• _PROVIDED ENTRIES_
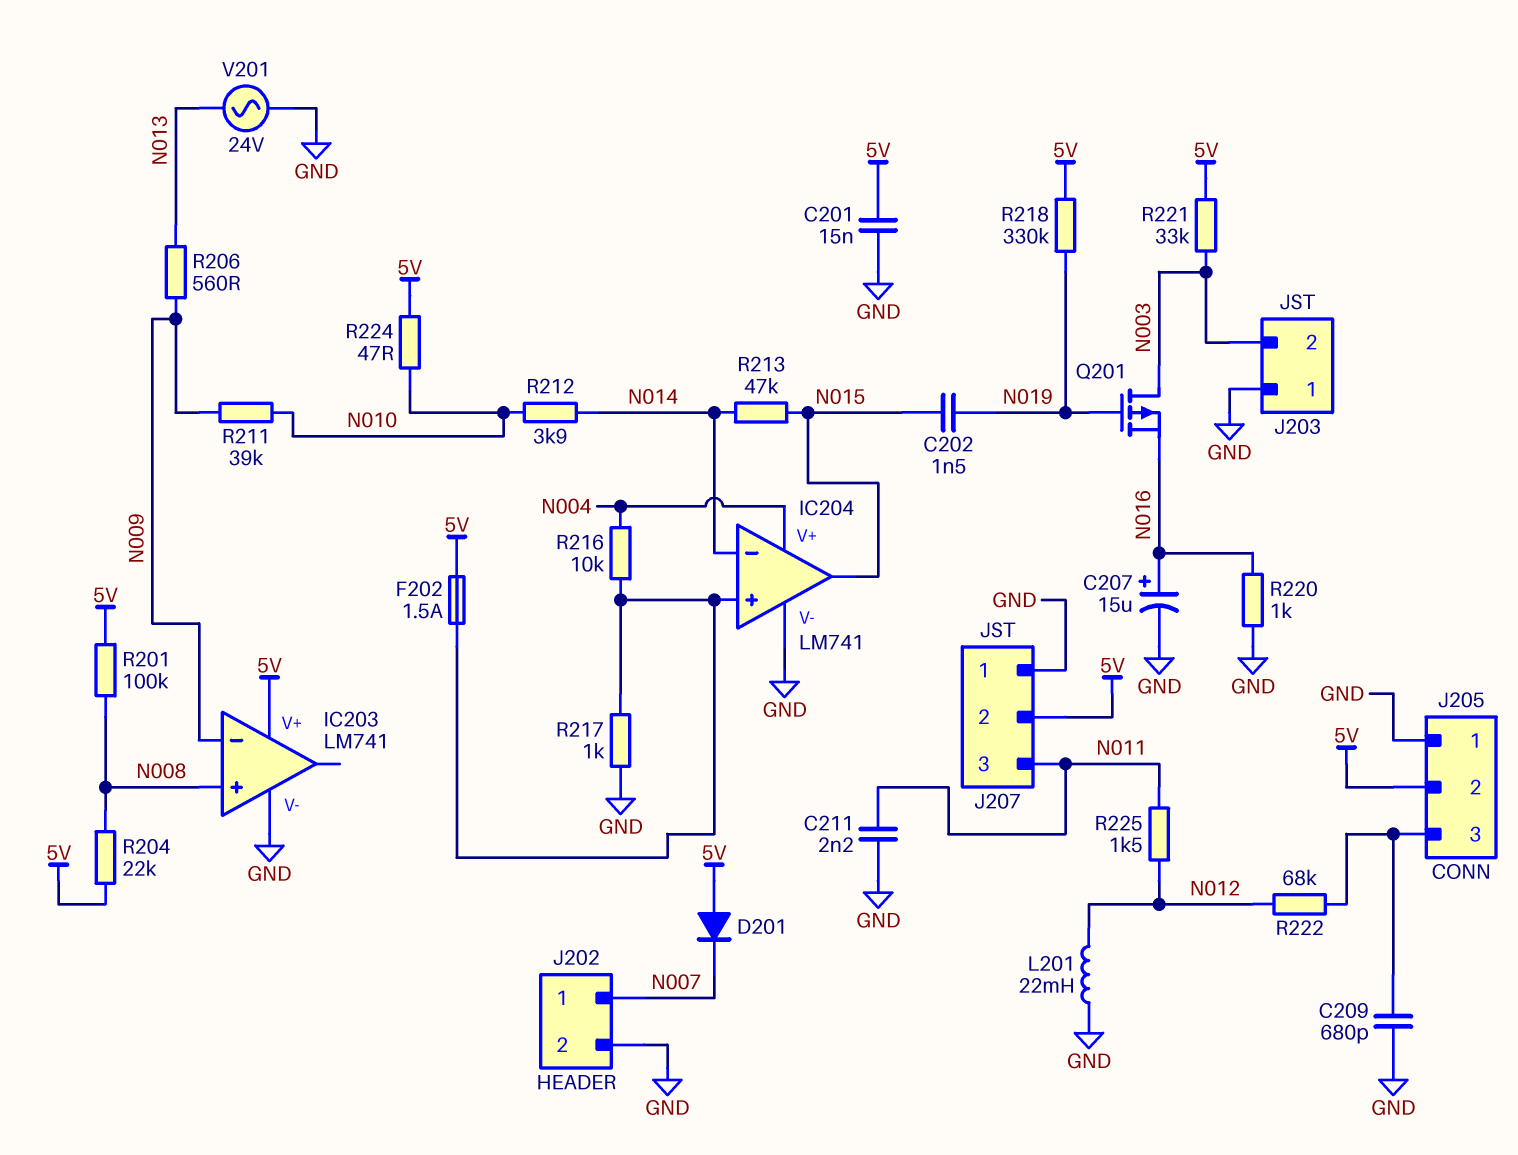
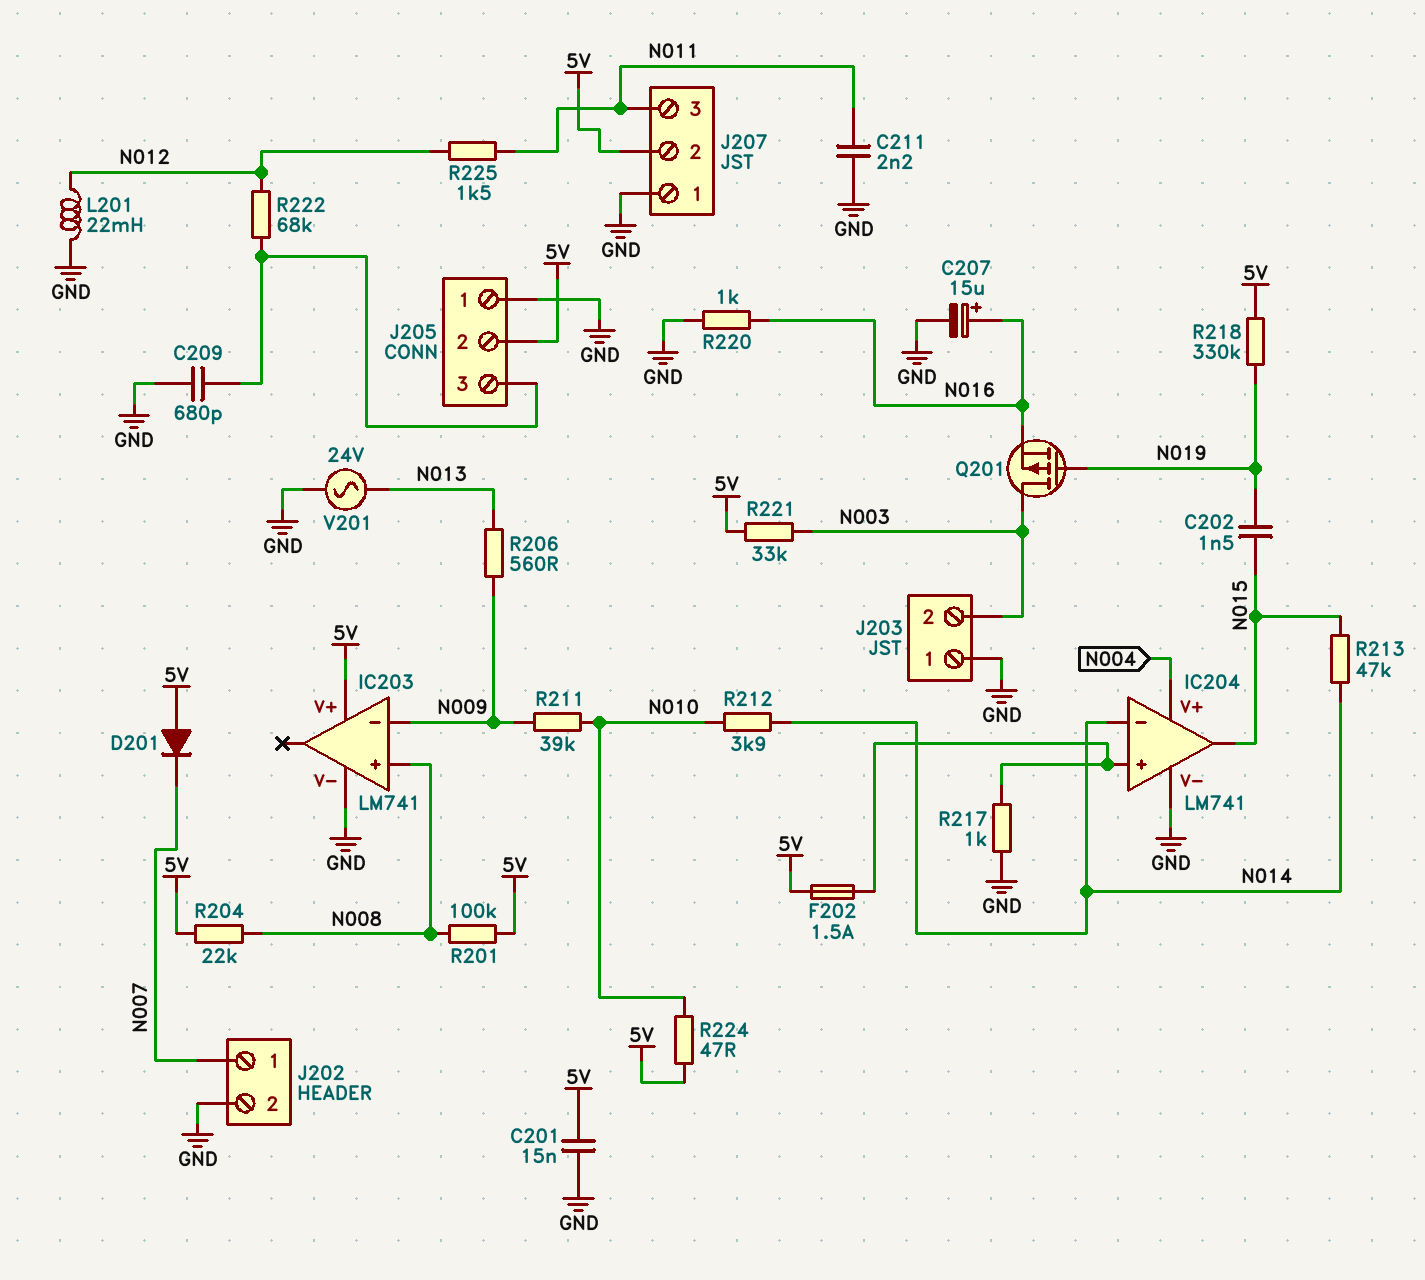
R216: 10k (IC204/in+, N004) -> none

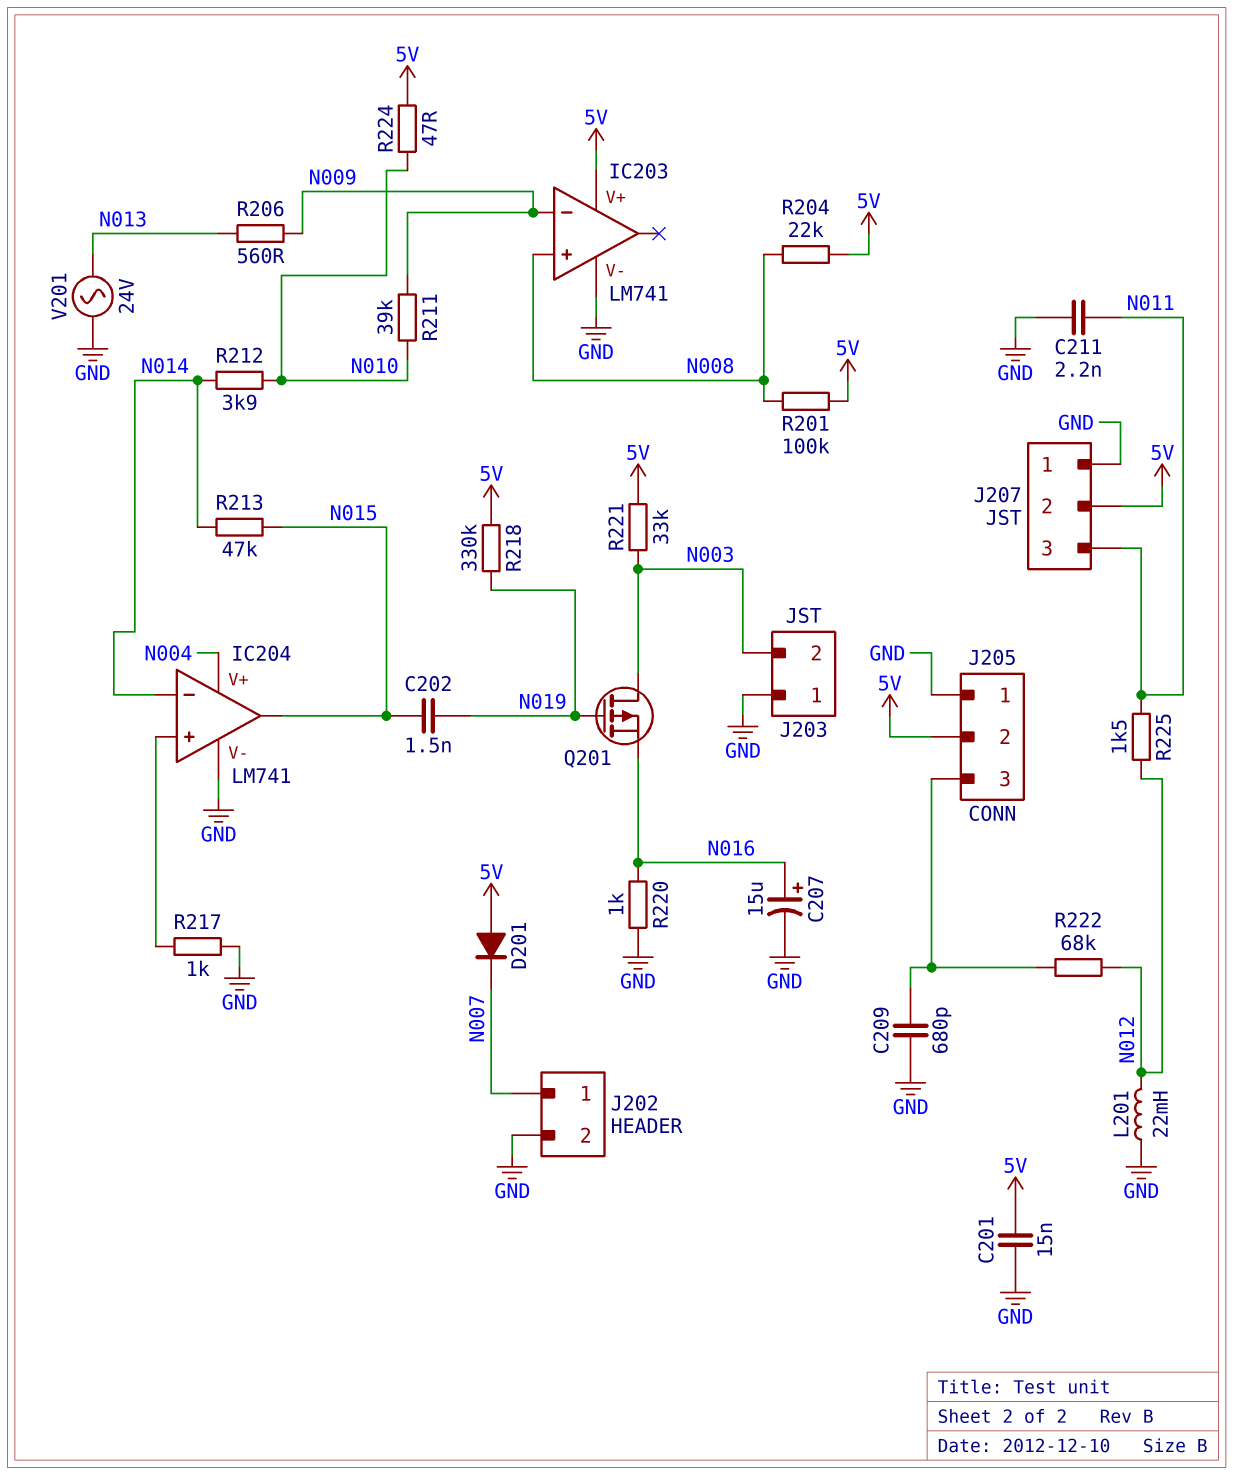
F202: 1.5A (5V, IC204/in+) -> none

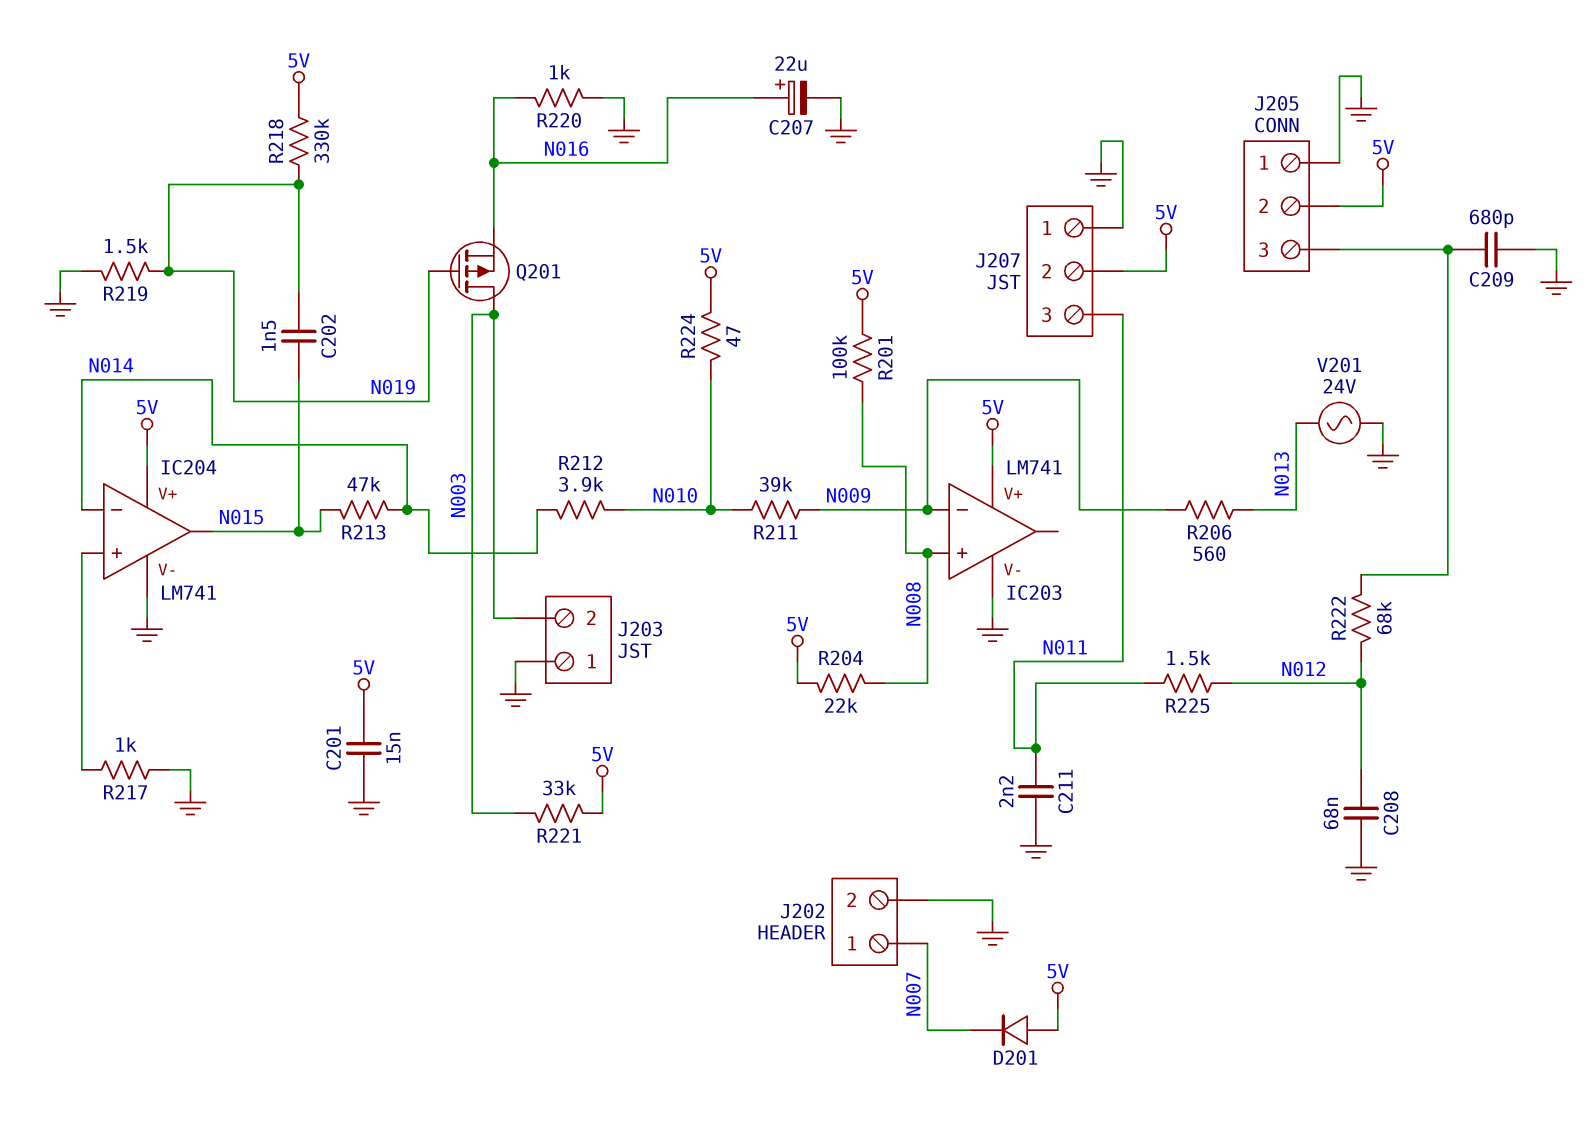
C207: 15uF (plus N016, minus GND) -> 22uF (plus N016, minus GND)
C208: none -> 68nF (GND, N012)
IC204 pin V+: N004 -> 5V
L201: 22mH (GND, N012) -> none
R219: none -> 1.5k (GND, N019)

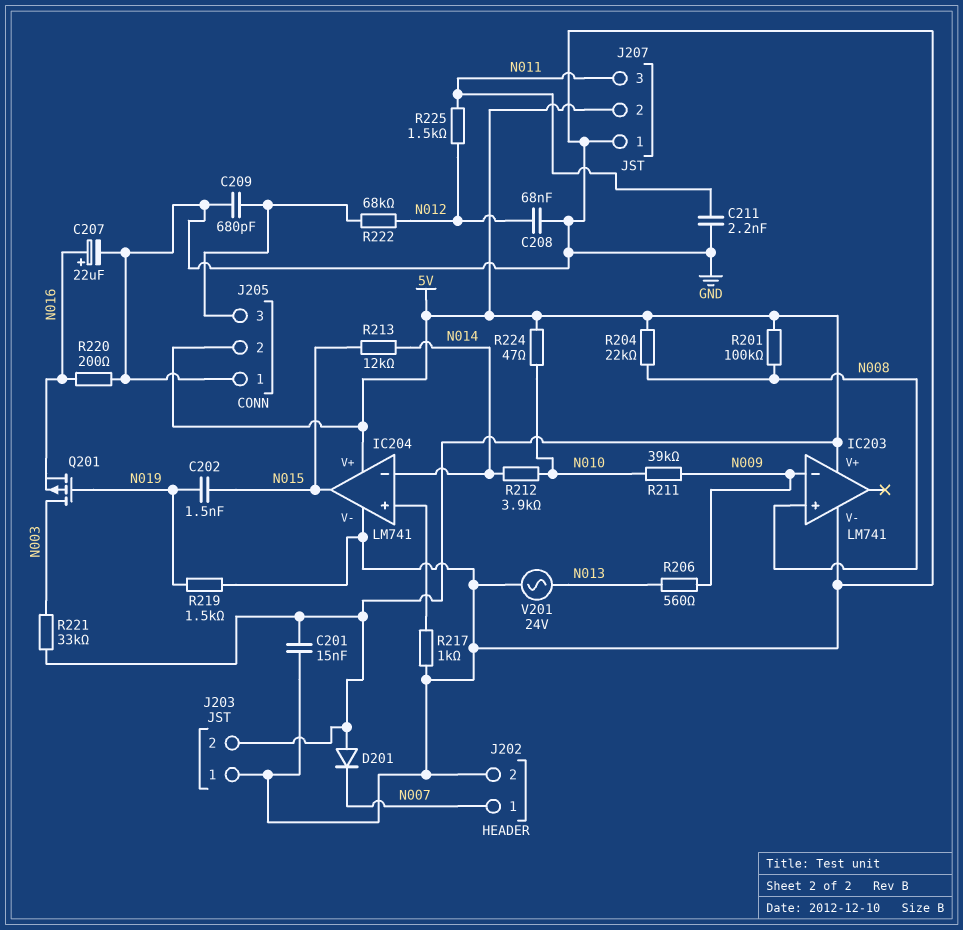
J203 pin 2: N003 -> 5V
R213: 47k (N014, N015) -> 12k (N014, N015)
R218: 330k (5V, N019) -> none
R220: 1k (GND, N016) -> 200 (GND, N016)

• _TASK DETAILS_
Each entry above should be copied word for word, with the images omitted.

• _OUTPUT BELOW_
R216: 10k (IC204/in+, N004) -> none

F202: 1.5A (5V, IC204/in+) -> none

C207: 15uF (plus N016, minus GND) -> 22uF (plus N016, minus GND)
C208: none -> 68nF (GND, N012)
IC204 pin V+: N004 -> 5V
L201: 22mH (GND, N012) -> none
R219: none -> 1.5k (GND, N019)

J203 pin 2: N003 -> 5V
R213: 47k (N014, N015) -> 12k (N014, N015)
R218: 330k (5V, N019) -> none
R220: 1k (GND, N016) -> 200 (GND, N016)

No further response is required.